--- Raw data Enclosed Below ---
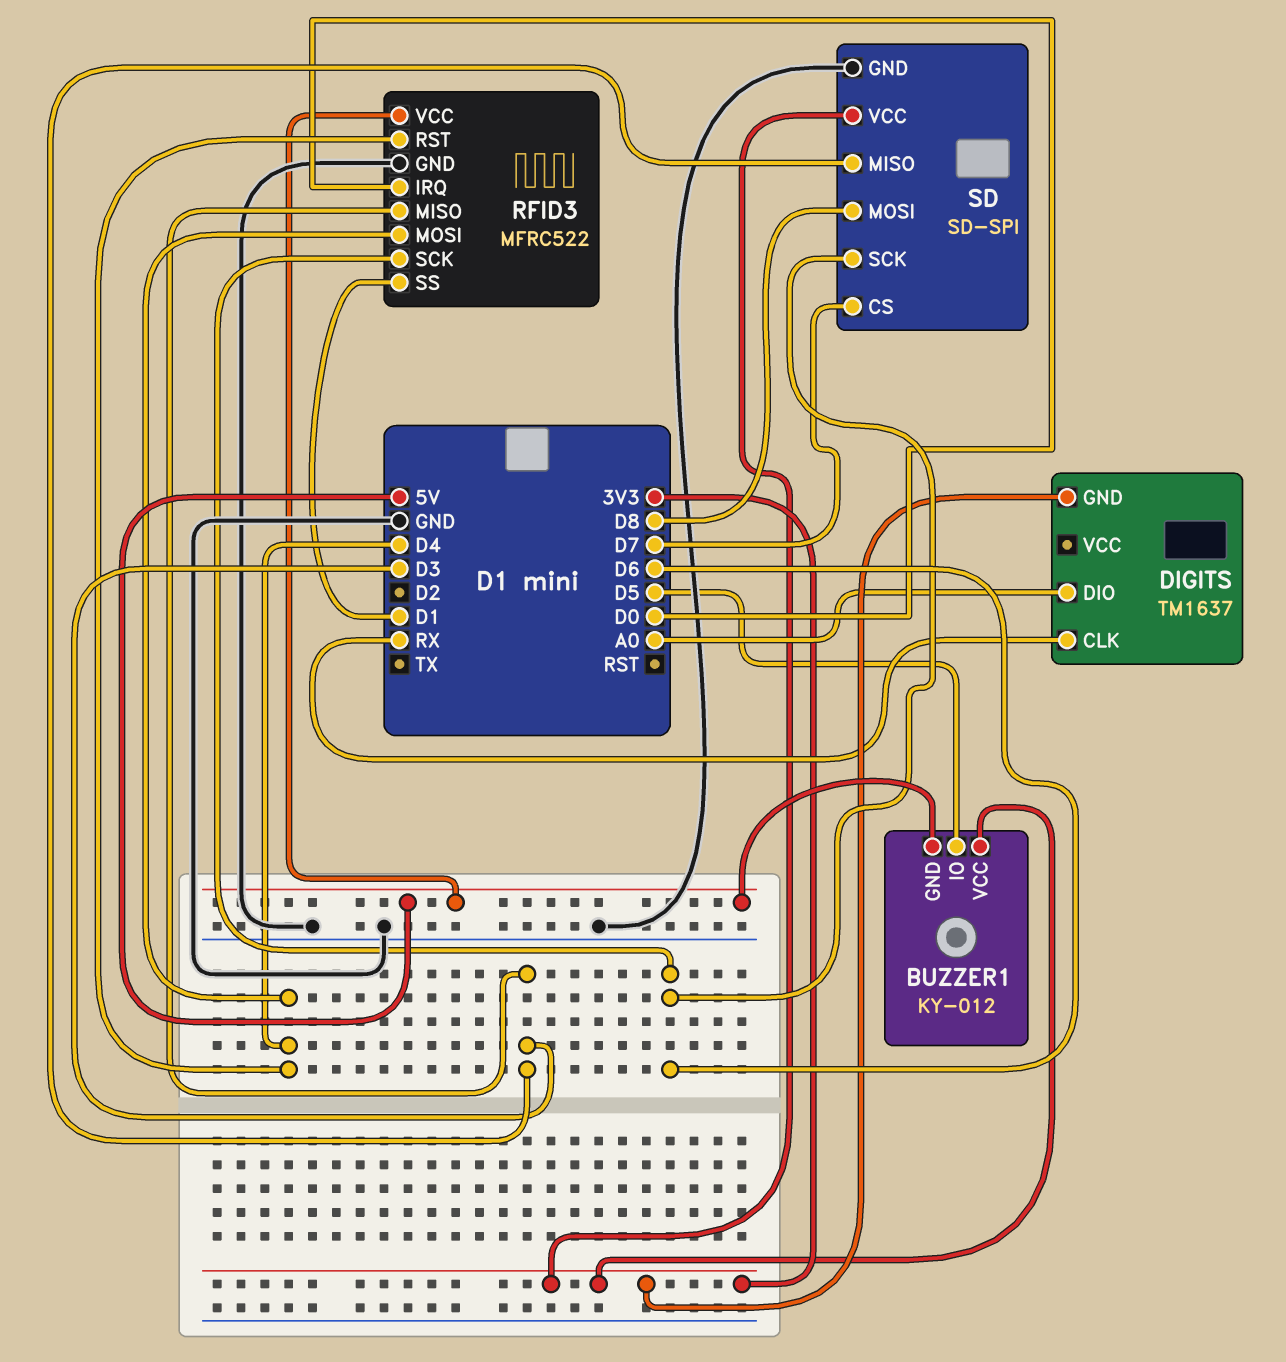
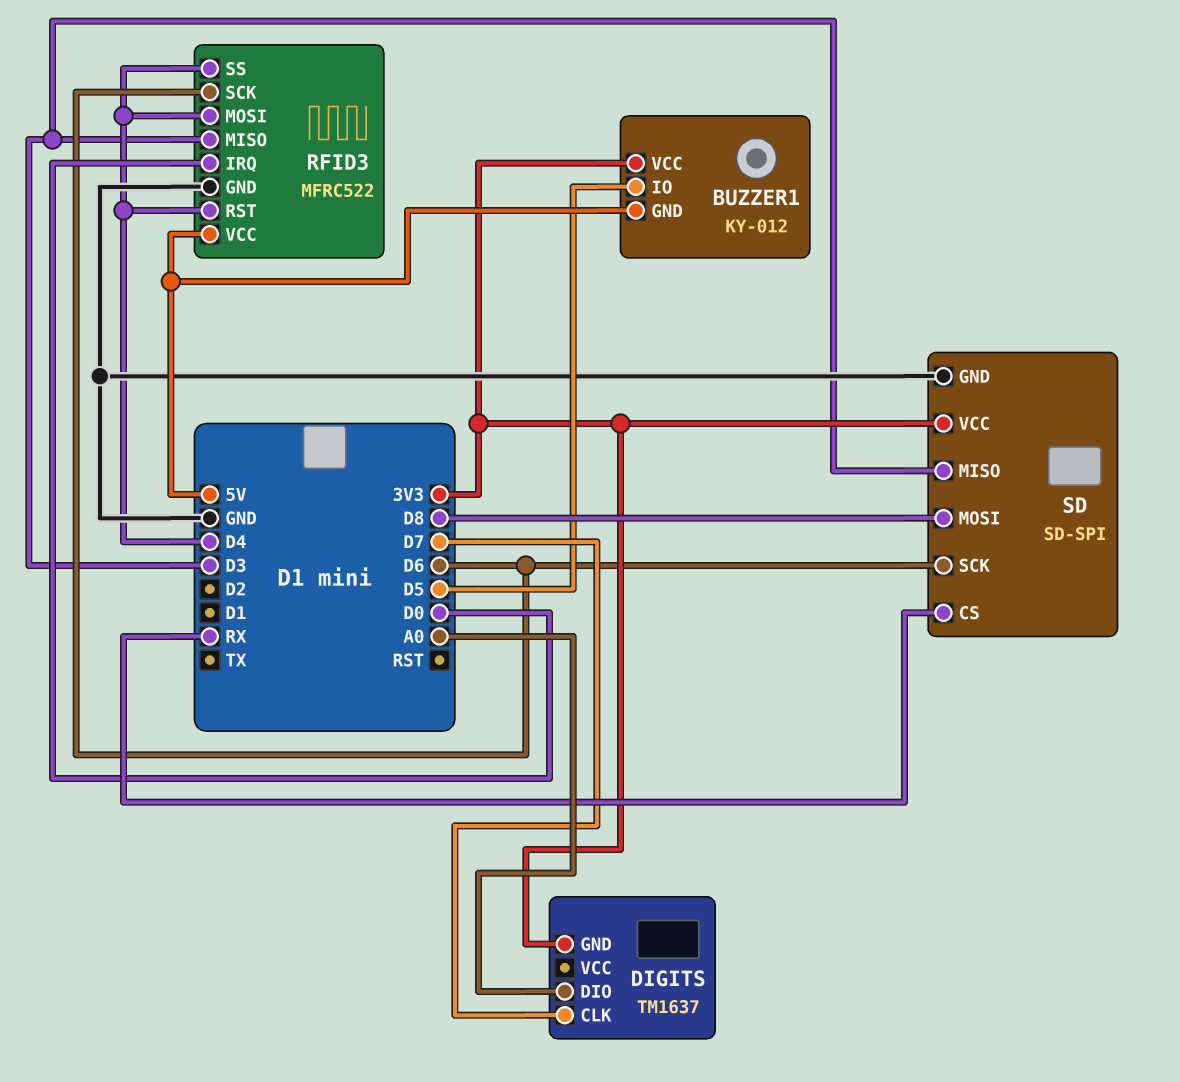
DIGITS pin CLK: RX -> D7
RFID3 pin SS: D1 -> D4
SD pin CS: D7 -> RX

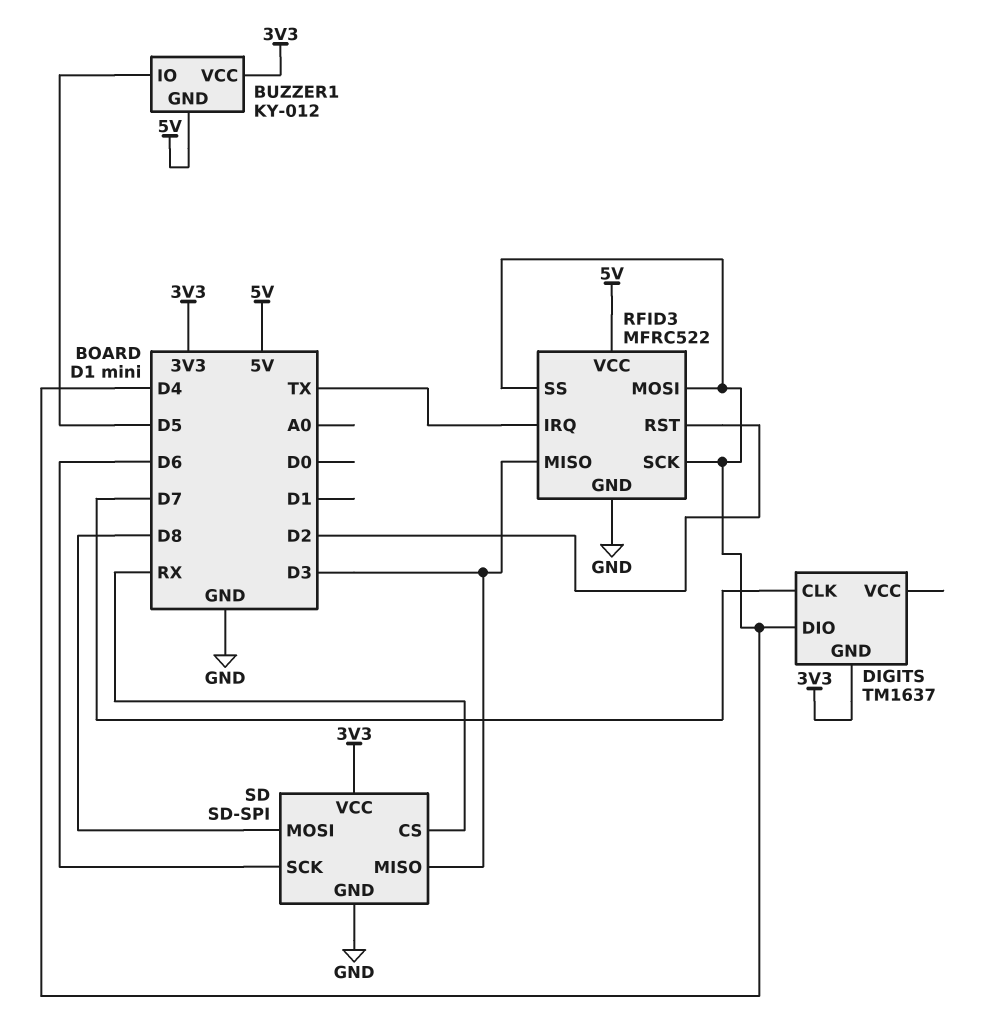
DIGITS pin DIO: A0 -> D4
RFID3 pin IRQ: D0 -> TX
RFID3 pin RST: D4 -> D2
RFID3 pin SCK: D6 -> D4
--- End of Enclosed Raw data ---
**Problem description**
The string "DIGITS" marks the lines to copy; report each of them from the data above.

**Response**
DIGITS pin CLK: RX -> D7
DIGITS pin DIO: A0 -> D4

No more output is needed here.